● **WHAT THE EXERCISE ASKS**: Only the number is needed: count the lines below that hold the string "turquoise".

============================================================

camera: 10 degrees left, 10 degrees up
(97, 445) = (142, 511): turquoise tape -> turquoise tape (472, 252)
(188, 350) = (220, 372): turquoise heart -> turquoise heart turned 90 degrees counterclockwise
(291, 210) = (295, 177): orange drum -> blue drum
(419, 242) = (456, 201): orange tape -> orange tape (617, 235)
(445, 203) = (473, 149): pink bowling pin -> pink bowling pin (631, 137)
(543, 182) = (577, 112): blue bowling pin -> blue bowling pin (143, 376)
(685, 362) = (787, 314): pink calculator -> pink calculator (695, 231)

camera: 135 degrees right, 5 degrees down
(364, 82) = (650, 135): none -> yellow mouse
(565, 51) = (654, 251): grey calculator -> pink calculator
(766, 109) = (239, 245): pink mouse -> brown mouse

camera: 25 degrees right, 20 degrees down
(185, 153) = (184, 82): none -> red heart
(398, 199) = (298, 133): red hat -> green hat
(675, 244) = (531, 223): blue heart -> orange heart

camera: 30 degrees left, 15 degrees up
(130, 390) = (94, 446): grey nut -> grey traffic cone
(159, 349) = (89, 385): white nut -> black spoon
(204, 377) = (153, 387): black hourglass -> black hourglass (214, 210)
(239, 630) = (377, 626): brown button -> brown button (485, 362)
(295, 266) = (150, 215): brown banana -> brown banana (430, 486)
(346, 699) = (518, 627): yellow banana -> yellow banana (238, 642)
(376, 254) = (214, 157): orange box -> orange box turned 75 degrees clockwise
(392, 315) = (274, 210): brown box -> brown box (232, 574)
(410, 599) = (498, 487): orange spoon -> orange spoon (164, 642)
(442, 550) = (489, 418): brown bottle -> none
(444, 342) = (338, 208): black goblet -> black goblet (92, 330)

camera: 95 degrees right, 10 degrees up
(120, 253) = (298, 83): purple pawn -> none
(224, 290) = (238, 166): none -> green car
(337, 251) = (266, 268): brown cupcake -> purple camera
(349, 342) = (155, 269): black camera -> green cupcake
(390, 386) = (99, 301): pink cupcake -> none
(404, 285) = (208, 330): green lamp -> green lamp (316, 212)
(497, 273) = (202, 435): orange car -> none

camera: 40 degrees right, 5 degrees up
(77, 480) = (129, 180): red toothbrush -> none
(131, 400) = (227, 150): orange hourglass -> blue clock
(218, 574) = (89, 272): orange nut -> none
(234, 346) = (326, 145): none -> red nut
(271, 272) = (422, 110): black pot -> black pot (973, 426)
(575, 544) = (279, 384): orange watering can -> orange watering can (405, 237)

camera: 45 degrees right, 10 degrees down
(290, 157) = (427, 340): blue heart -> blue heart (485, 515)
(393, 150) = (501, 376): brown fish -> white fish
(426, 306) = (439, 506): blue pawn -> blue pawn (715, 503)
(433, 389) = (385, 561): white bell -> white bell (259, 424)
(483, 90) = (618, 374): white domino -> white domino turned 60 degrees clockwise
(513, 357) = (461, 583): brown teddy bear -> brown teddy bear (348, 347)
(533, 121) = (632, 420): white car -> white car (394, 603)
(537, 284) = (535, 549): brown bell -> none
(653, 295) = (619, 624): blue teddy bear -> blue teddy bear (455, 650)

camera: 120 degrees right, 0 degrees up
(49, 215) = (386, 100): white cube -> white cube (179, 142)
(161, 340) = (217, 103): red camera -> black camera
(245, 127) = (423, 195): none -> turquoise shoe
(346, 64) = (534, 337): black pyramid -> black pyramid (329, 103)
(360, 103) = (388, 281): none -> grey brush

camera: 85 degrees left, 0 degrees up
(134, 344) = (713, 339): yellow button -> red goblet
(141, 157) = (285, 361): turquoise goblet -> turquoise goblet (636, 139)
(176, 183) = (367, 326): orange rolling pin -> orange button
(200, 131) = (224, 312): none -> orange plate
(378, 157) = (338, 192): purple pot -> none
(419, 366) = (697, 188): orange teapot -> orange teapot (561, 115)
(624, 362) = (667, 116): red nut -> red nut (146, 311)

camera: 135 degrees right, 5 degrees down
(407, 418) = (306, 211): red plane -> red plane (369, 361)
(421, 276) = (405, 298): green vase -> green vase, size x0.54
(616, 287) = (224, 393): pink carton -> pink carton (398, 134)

============================================================

● **EXERCISE RESULT**: 4